SOURCE DATA.
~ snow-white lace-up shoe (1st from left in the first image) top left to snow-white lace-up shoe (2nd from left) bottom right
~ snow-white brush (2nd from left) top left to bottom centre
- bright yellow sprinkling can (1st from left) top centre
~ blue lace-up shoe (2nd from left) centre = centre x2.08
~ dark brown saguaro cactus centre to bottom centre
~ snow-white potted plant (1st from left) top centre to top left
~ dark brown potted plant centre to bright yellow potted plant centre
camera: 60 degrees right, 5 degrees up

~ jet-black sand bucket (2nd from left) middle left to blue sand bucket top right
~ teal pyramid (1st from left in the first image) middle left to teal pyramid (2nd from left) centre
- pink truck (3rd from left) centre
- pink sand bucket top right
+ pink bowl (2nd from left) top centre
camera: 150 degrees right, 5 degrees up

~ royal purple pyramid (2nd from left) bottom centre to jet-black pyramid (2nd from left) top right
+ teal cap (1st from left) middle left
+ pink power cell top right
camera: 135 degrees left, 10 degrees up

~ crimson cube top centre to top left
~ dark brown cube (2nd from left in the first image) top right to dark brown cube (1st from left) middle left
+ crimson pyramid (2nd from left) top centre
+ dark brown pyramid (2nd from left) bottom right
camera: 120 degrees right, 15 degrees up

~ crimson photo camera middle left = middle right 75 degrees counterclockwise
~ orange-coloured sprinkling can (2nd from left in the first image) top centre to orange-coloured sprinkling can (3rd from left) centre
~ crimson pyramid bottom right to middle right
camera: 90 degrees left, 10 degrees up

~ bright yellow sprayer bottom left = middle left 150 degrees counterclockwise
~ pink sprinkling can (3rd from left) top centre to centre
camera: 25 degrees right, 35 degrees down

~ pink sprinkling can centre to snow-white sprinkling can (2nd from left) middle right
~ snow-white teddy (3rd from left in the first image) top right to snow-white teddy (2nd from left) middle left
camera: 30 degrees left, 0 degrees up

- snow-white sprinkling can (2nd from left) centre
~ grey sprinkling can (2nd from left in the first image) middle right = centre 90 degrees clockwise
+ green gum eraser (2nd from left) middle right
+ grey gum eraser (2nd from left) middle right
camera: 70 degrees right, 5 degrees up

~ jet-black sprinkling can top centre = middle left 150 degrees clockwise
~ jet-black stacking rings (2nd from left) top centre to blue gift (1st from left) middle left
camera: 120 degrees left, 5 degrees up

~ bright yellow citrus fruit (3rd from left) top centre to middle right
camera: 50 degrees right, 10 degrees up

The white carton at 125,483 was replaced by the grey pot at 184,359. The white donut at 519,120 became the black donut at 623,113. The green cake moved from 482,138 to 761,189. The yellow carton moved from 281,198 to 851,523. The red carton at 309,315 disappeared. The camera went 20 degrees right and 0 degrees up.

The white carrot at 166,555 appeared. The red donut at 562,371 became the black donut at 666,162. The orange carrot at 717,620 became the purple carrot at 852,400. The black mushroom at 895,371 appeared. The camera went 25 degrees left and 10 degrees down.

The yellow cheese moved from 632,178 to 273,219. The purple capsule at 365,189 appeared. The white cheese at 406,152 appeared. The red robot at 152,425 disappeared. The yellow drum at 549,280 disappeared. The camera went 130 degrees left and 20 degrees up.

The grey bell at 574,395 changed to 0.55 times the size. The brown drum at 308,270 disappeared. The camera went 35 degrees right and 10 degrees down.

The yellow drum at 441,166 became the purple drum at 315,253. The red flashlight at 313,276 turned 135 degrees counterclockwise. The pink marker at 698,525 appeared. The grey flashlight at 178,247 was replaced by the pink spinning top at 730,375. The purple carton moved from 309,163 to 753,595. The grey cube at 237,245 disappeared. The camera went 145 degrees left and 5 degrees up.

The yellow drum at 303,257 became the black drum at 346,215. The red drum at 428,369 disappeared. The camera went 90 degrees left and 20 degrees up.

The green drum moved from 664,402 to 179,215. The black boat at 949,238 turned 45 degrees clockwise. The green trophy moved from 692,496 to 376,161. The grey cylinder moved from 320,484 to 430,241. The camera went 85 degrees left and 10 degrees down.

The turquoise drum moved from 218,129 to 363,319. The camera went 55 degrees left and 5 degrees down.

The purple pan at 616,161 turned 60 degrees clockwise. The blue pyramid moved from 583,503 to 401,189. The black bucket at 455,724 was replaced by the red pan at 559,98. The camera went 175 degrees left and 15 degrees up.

DIRECTIONS.
Without changing anything, repeat every record above.

ANSWER BOX.
~ snow-white lace-up shoe (1st from left in the first image) top left to snow-white lace-up shoe (2nd from left) bottom right
~ snow-white brush (2nd from left) top left to bottom centre
- bright yellow sprinkling can (1st from left) top centre
~ blue lace-up shoe (2nd from left) centre = centre x2.08
~ dark brown saguaro cactus centre to bottom centre
~ snow-white potted plant (1st from left) top centre to top left
~ dark brown potted plant centre to bright yellow potted plant centre
camera: 60 degrees right, 5 degrees up

~ jet-black sand bucket (2nd from left) middle left to blue sand bucket top right
~ teal pyramid (1st from left in the first image) middle left to teal pyramid (2nd from left) centre
- pink truck (3rd from left) centre
- pink sand bucket top right
+ pink bowl (2nd from left) top centre
camera: 150 degrees right, 5 degrees up

~ royal purple pyramid (2nd from left) bottom centre to jet-black pyramid (2nd from left) top right
+ teal cap (1st from left) middle left
+ pink power cell top right
camera: 135 degrees left, 10 degrees up

~ crimson cube top centre to top left
~ dark brown cube (2nd from left in the first image) top right to dark brown cube (1st from left) middle left
+ crimson pyramid (2nd from left) top centre
+ dark brown pyramid (2nd from left) bottom right
camera: 120 degrees right, 15 degrees up

~ crimson photo camera middle left = middle right 75 degrees counterclockwise
~ orange-coloured sprinkling can (2nd from left in the first image) top centre to orange-coloured sprinkling can (3rd from left) centre
~ crimson pyramid bottom right to middle right
camera: 90 degrees left, 10 degrees up

~ bright yellow sprayer bottom left = middle left 150 degrees counterclockwise
~ pink sprinkling can (3rd from left) top centre to centre
camera: 25 degrees right, 35 degrees down

~ pink sprinkling can centre to snow-white sprinkling can (2nd from left) middle right
~ snow-white teddy (3rd from left in the first image) top right to snow-white teddy (2nd from left) middle left
camera: 30 degrees left, 0 degrees up

- snow-white sprinkling can (2nd from left) centre
~ grey sprinkling can (2nd from left in the first image) middle right = centre 90 degrees clockwise
+ green gum eraser (2nd from left) middle right
+ grey gum eraser (2nd from left) middle right
camera: 70 degrees right, 5 degrees up

~ jet-black sprinkling can top centre = middle left 150 degrees clockwise
~ jet-black stacking rings (2nd from left) top centre to blue gift (1st from left) middle left
camera: 120 degrees left, 5 degrees up

~ bright yellow citrus fruit (3rd from left) top centre to middle right
camera: 50 degrees right, 10 degrees up

The white carton at 125,483 was replaced by the grey pot at 184,359. The white donut at 519,120 became the black donut at 623,113. The green cake moved from 482,138 to 761,189. The yellow carton moved from 281,198 to 851,523. The red carton at 309,315 disappeared. The camera went 20 degrees right and 0 degrees up.

The white carrot at 166,555 appeared. The red donut at 562,371 became the black donut at 666,162. The orange carrot at 717,620 became the purple carrot at 852,400. The black mushroom at 895,371 appeared. The camera went 25 degrees left and 10 degrees down.

The yellow cheese moved from 632,178 to 273,219. The purple capsule at 365,189 appeared. The white cheese at 406,152 appeared. The red robot at 152,425 disappeared. The yellow drum at 549,280 disappeared. The camera went 130 degrees left and 20 degrees up.

The grey bell at 574,395 changed to 0.55 times the size. The brown drum at 308,270 disappeared. The camera went 35 degrees right and 10 degrees down.

The yellow drum at 441,166 became the purple drum at 315,253. The red flashlight at 313,276 turned 135 degrees counterclockwise. The pink marker at 698,525 appeared. The grey flashlight at 178,247 was replaced by the pink spinning top at 730,375. The purple carton moved from 309,163 to 753,595. The grey cube at 237,245 disappeared. The camera went 145 degrees left and 5 degrees up.

The yellow drum at 303,257 became the black drum at 346,215. The red drum at 428,369 disappeared. The camera went 90 degrees left and 20 degrees up.

The green drum moved from 664,402 to 179,215. The black boat at 949,238 turned 45 degrees clockwise. The green trophy moved from 692,496 to 376,161. The grey cylinder moved from 320,484 to 430,241. The camera went 85 degrees left and 10 degrees down.

The turquoise drum moved from 218,129 to 363,319. The camera went 55 degrees left and 5 degrees down.

The purple pan at 616,161 turned 60 degrees clockwise. The blue pyramid moved from 583,503 to 401,189. The black bucket at 455,724 was replaced by the red pan at 559,98. The camera went 175 degrees left and 15 degrees up.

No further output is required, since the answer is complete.